▶ Data provided:
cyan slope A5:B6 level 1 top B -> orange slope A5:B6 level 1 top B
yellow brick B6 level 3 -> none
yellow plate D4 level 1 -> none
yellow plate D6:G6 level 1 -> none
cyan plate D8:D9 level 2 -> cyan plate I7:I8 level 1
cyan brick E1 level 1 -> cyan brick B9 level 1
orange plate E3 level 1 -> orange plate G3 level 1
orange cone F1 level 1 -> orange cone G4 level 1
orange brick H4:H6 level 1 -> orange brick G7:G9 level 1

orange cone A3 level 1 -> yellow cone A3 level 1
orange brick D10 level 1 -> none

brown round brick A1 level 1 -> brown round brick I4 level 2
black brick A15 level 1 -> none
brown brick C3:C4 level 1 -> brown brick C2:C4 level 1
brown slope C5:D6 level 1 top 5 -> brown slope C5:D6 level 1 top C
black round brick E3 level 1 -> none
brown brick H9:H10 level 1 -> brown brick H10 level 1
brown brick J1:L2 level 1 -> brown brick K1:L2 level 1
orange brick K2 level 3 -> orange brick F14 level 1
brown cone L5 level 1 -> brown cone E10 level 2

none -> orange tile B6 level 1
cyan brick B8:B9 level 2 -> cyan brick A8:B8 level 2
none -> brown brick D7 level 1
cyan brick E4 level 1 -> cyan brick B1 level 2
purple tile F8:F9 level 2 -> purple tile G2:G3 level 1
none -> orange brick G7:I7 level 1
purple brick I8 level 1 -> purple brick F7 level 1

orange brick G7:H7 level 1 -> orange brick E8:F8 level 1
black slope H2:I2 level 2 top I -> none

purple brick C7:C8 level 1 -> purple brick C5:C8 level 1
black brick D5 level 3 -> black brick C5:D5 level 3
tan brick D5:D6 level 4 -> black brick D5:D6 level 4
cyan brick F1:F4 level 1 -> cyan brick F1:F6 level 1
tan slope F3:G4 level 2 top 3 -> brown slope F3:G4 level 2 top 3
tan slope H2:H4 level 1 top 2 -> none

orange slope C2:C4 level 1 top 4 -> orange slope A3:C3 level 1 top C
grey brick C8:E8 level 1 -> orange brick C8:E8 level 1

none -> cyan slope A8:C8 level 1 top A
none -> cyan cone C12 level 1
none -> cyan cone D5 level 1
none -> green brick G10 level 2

▶ Exercise description: Provide only the count of lines in the data above that include the string "orange".

▶ Answer box: 12